● DATASET SECTION:
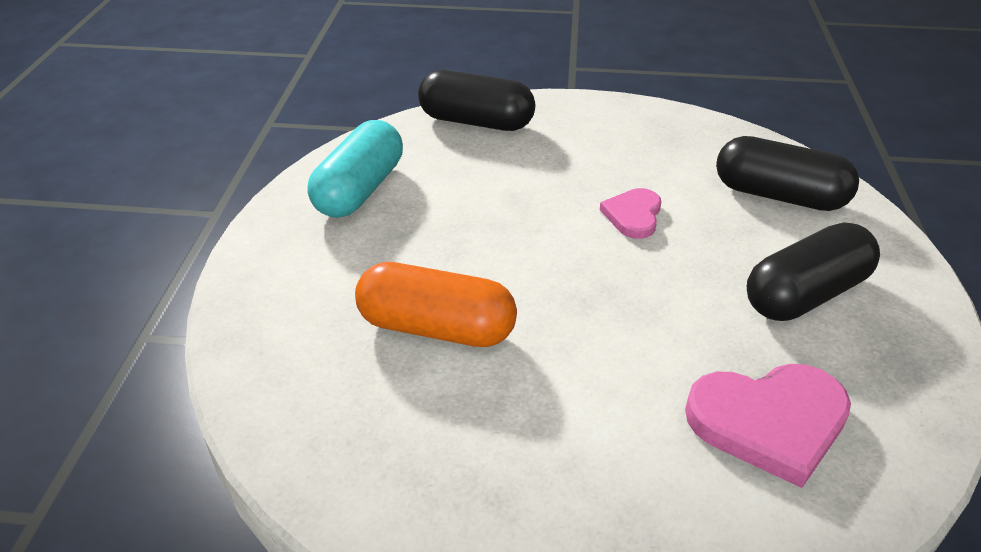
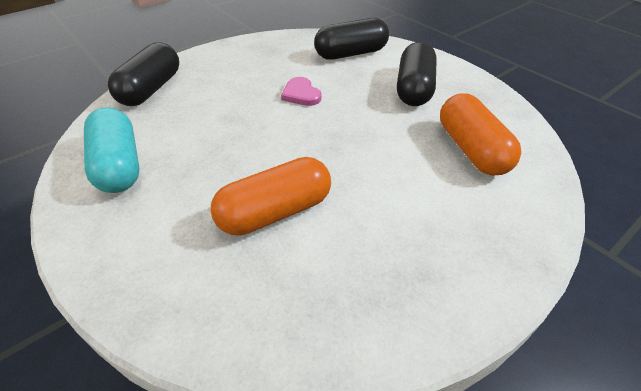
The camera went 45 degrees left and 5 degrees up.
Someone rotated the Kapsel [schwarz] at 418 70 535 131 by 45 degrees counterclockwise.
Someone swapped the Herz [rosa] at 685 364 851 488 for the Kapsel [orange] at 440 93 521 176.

● WHAT TO PRODUCE: Using the data above, count the lines where "Kapsel" appears. Reply with the number only.

● WRITTEN ANSWER: 2